Data items

################

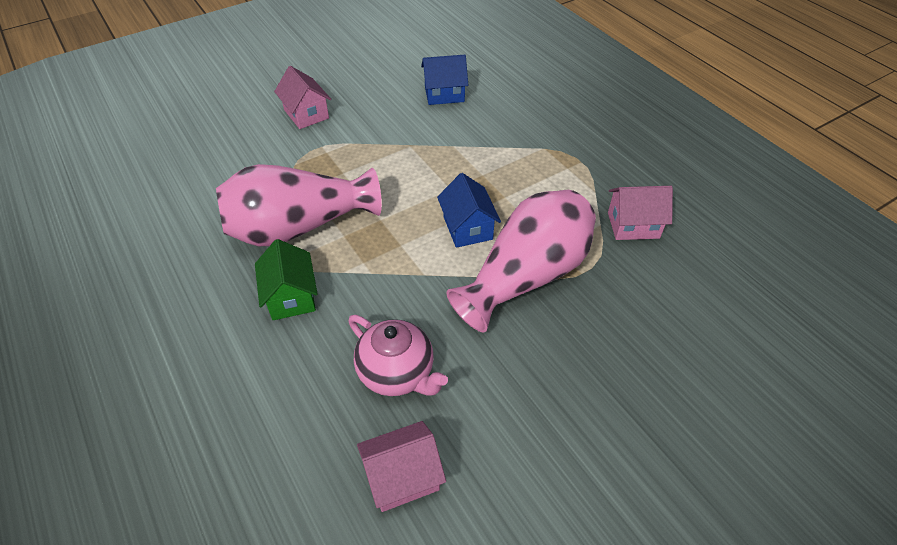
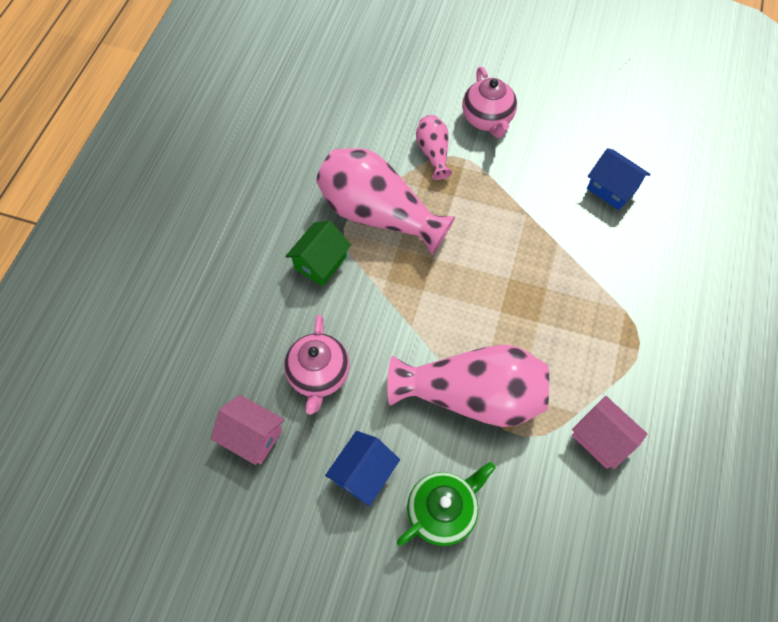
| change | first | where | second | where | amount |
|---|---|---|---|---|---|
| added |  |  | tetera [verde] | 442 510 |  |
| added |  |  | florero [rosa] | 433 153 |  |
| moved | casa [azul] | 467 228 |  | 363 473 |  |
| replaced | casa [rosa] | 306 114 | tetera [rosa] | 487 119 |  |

################

TASK: Give back the records above exactly. Pictures stay out.

RESPONSE:
| change | first | where | second | where | amount |
|---|---|---|---|---|---|
| added |  |  | tetera [verde] | 442 510 |  |
| added |  |  | florero [rosa] | 433 153 |  |
| moved | casa [azul] | 467 228 |  | 363 473 |  |
| replaced | casa [rosa] | 306 114 | tetera [rosa] | 487 119 |  |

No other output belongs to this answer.